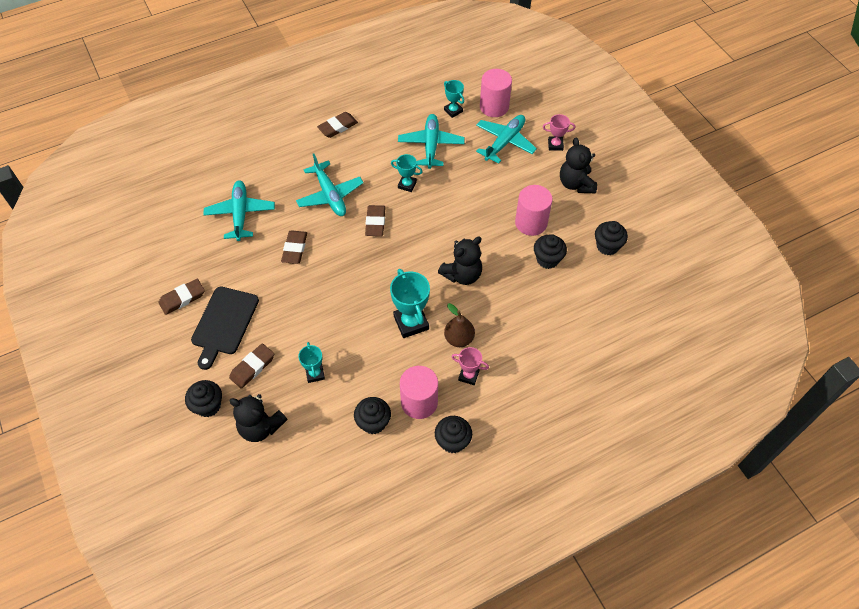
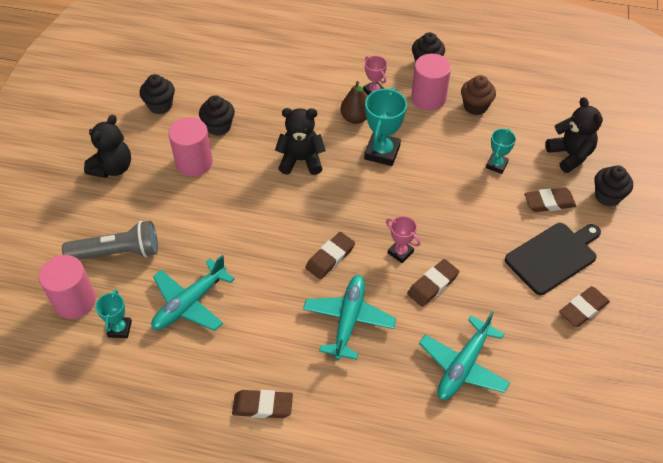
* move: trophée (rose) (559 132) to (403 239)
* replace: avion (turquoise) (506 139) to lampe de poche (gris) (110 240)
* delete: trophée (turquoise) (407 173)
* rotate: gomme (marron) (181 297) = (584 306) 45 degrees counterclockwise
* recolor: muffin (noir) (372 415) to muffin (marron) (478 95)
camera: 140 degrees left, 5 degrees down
-- -- --
- PROBLEM TO WORK ON
Your copy should hold every record word for word and none of the pictures.

- WRITTEN ANSWER
* move: trophée (rose) (559 132) to (403 239)
* replace: avion (turquoise) (506 139) to lampe de poche (gris) (110 240)
* delete: trophée (turquoise) (407 173)
* rotate: gomme (marron) (181 297) = (584 306) 45 degrees counterclockwise
* recolor: muffin (noir) (372 415) to muffin (marron) (478 95)
camera: 140 degrees left, 5 degrees down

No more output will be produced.